* _PROVIDED DATA_
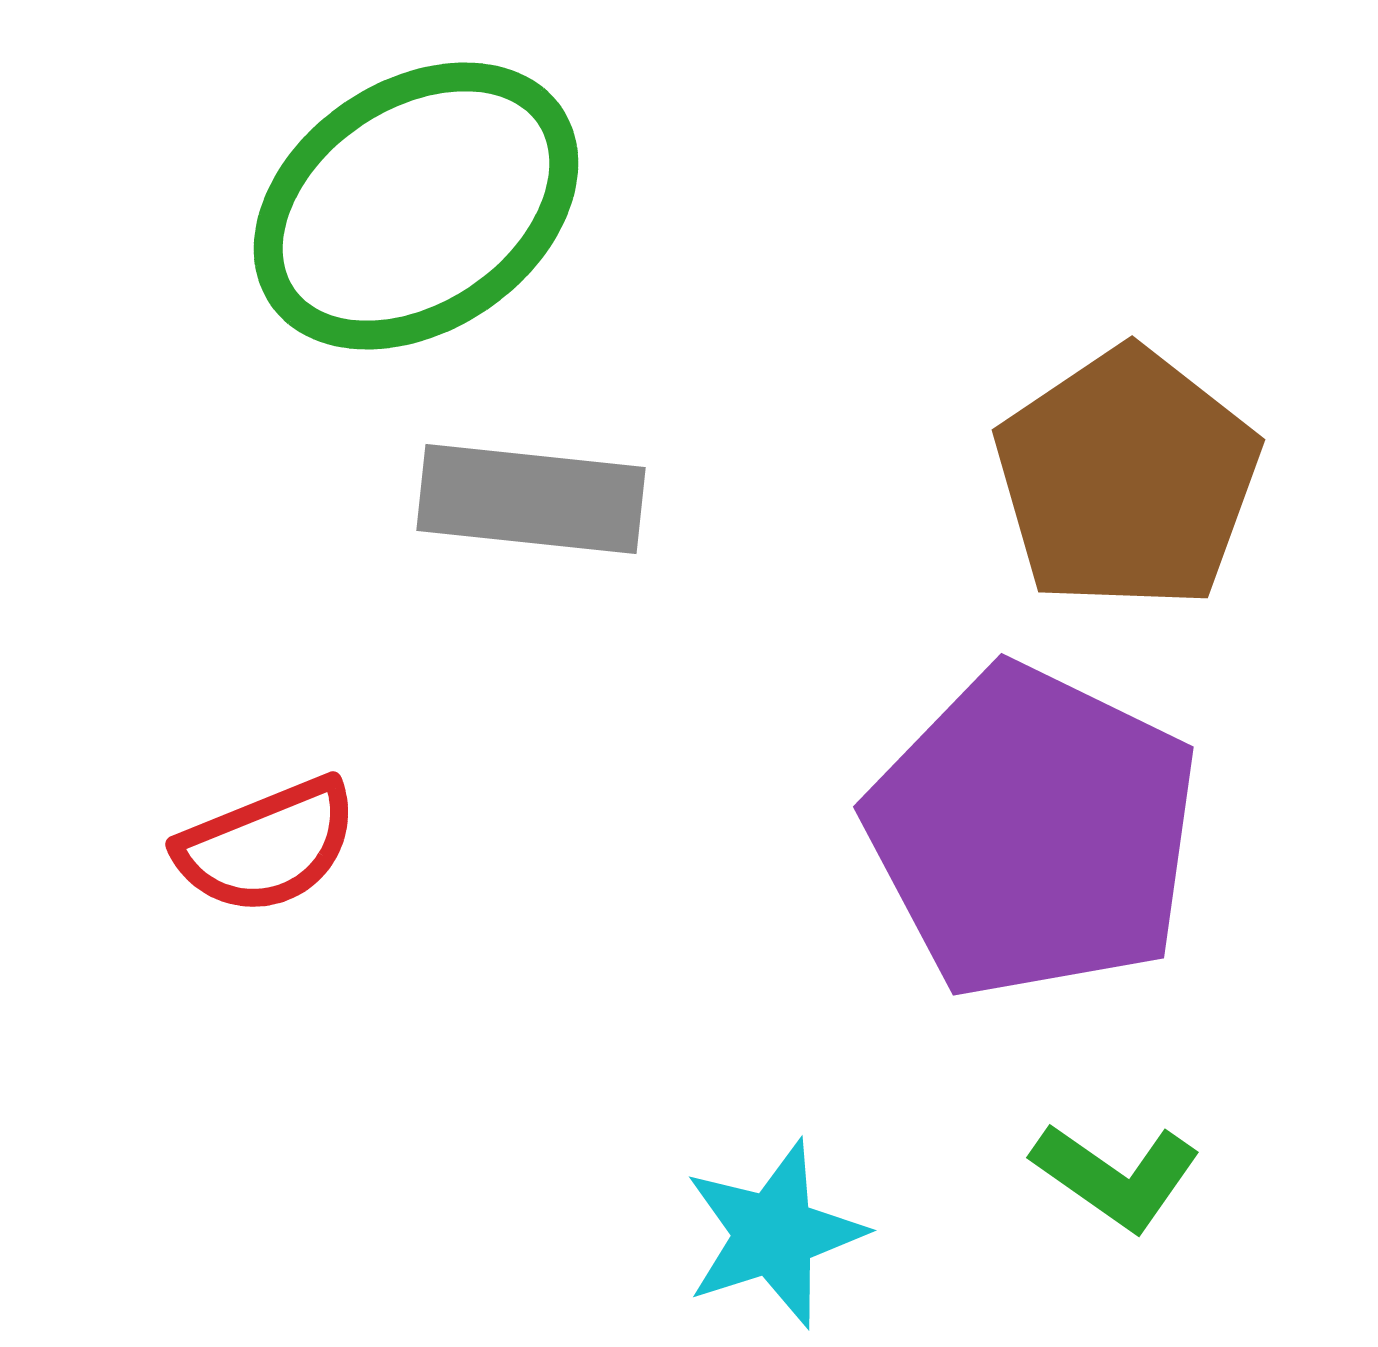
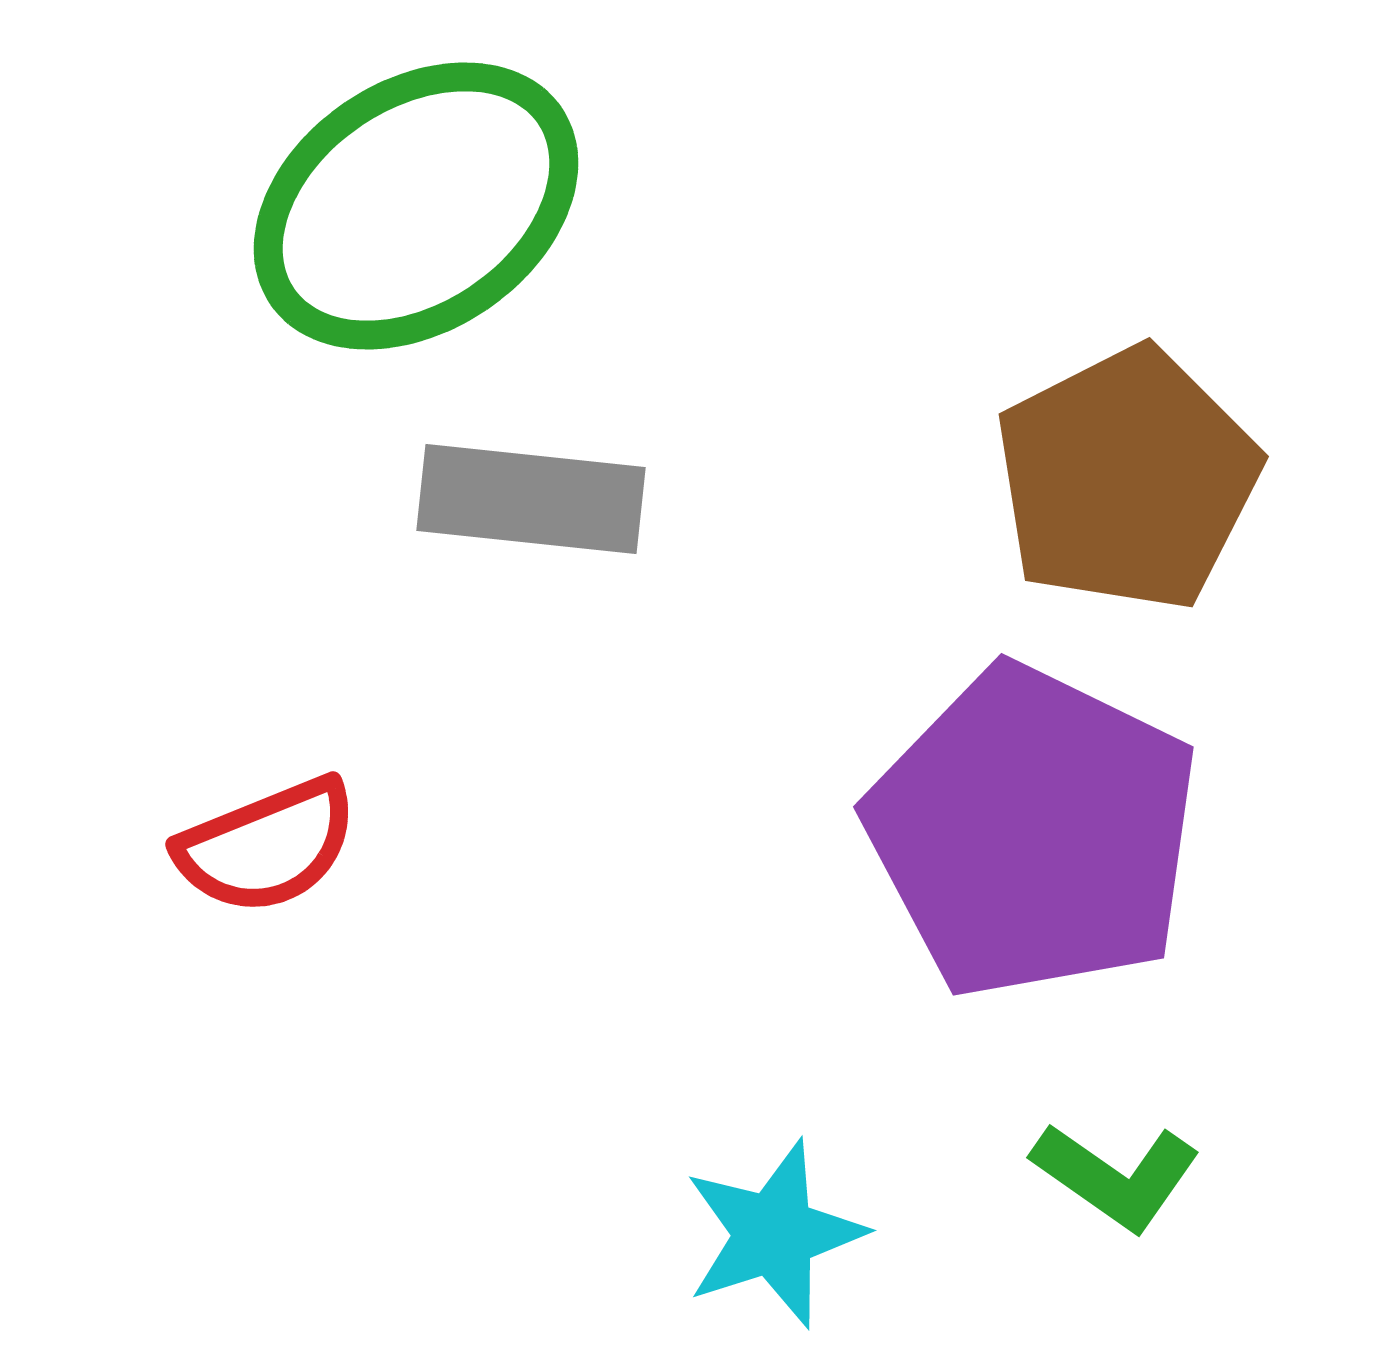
brown pentagon: rotated 7 degrees clockwise
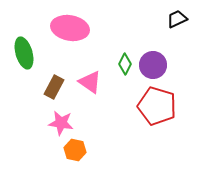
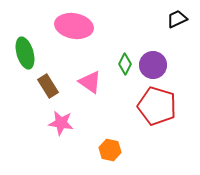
pink ellipse: moved 4 px right, 2 px up
green ellipse: moved 1 px right
brown rectangle: moved 6 px left, 1 px up; rotated 60 degrees counterclockwise
orange hexagon: moved 35 px right
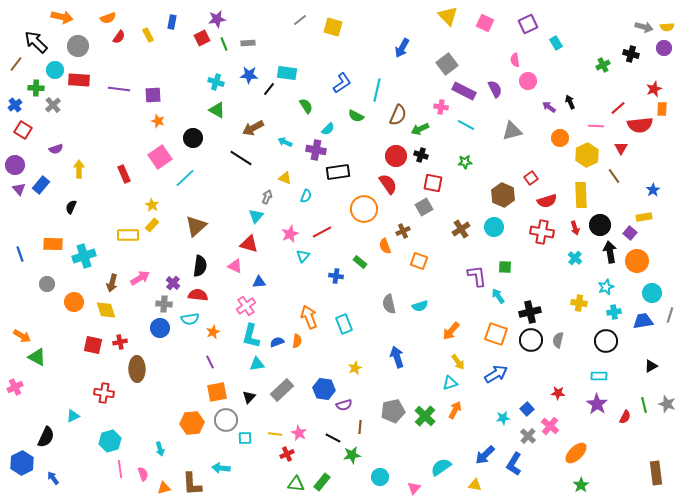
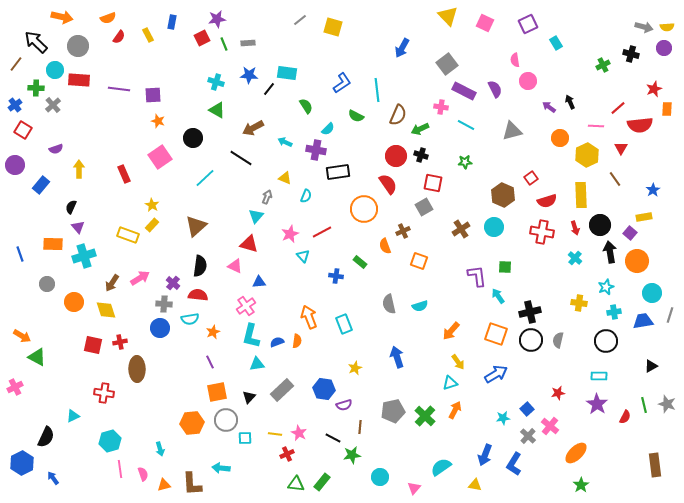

* _EXERCISE BRIEF_
Copy every line of the listing containing the string "brown".

* _SOLUTION BELOW_
brown pentagon: rotated 7 degrees clockwise
brown rectangle: moved 6 px left, 1 px up; rotated 60 degrees counterclockwise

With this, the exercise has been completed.